## TASK PROMPT
When you reproduce the listing, keep every word as it is and drop the pictures.

## SOURCE RECORDS
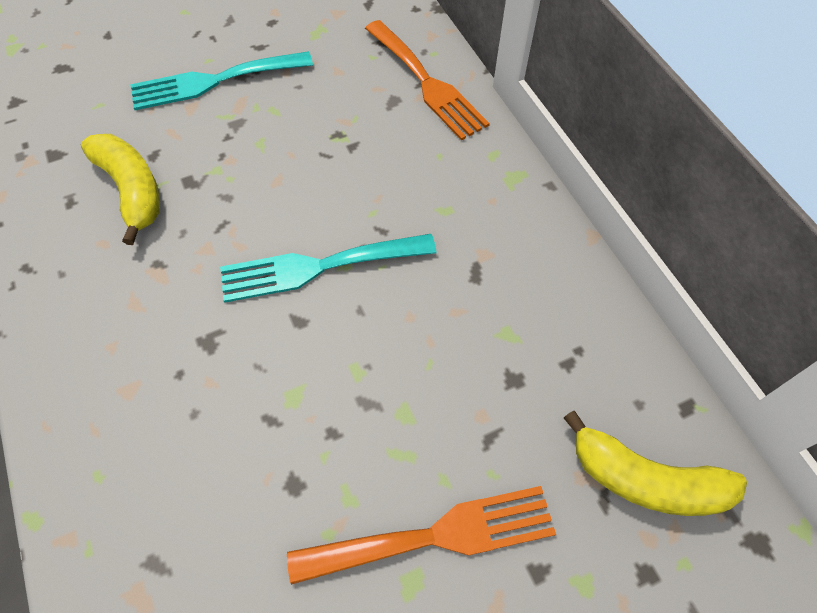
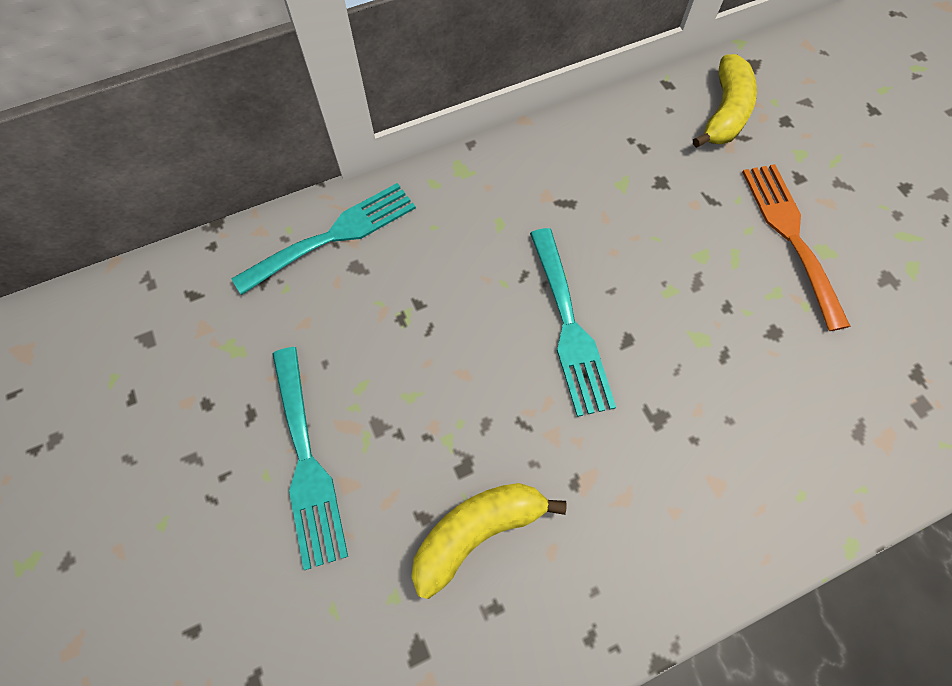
camera: 90 degrees left, 5 degrees up
(427, 83) = (334, 235): orange fork -> turquoise fork

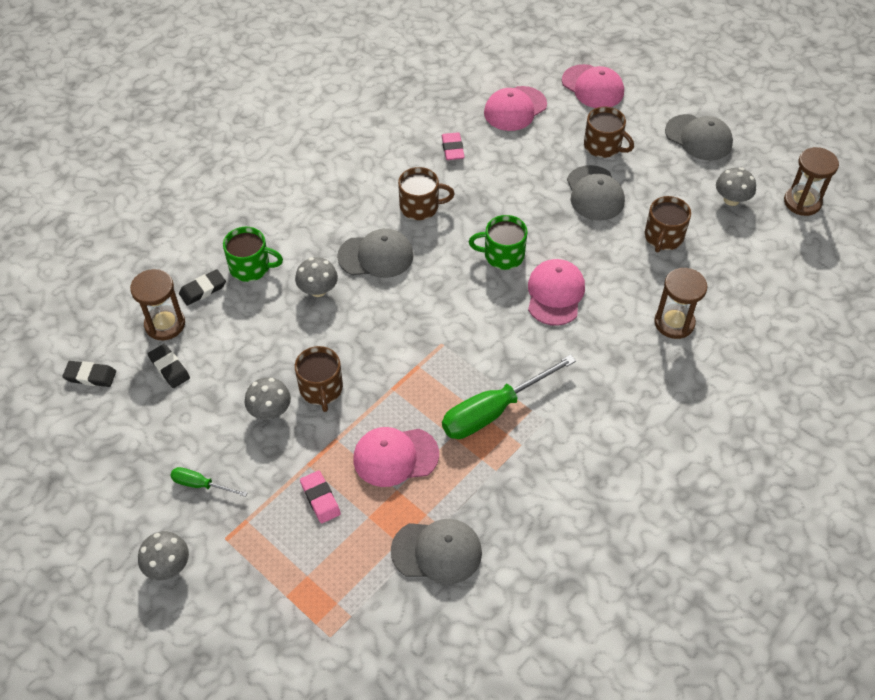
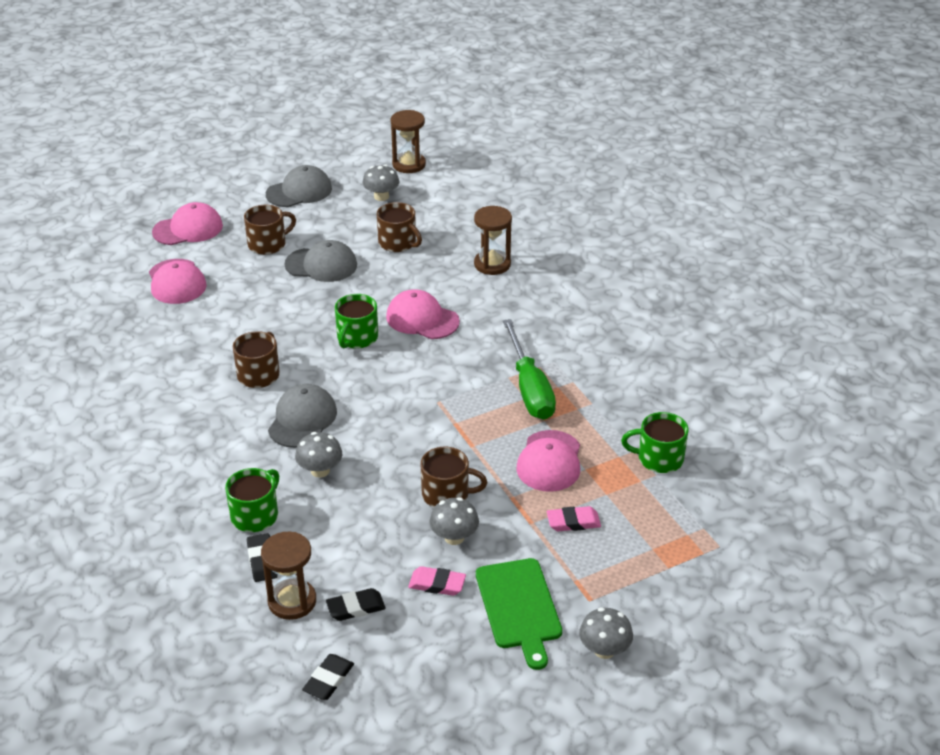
camera: 70 degrees left, 15 degrees down
(201, 484) = (519, 607): green screwdriver -> green cutting board
(437, 551) = (659, 458): grey cap -> green mug
(452, 149) = (197, 334): pink eraser -> pink eraser (437, 584)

## SOLUTION FOR THIS TASK
camera: 90 degrees left, 5 degrees up
(427, 83) = (334, 235): orange fork -> turquoise fork

camera: 70 degrees left, 15 degrees down
(201, 484) = (519, 607): green screwdriver -> green cutting board
(437, 551) = (659, 458): grey cap -> green mug
(452, 149) = (197, 334): pink eraser -> pink eraser (437, 584)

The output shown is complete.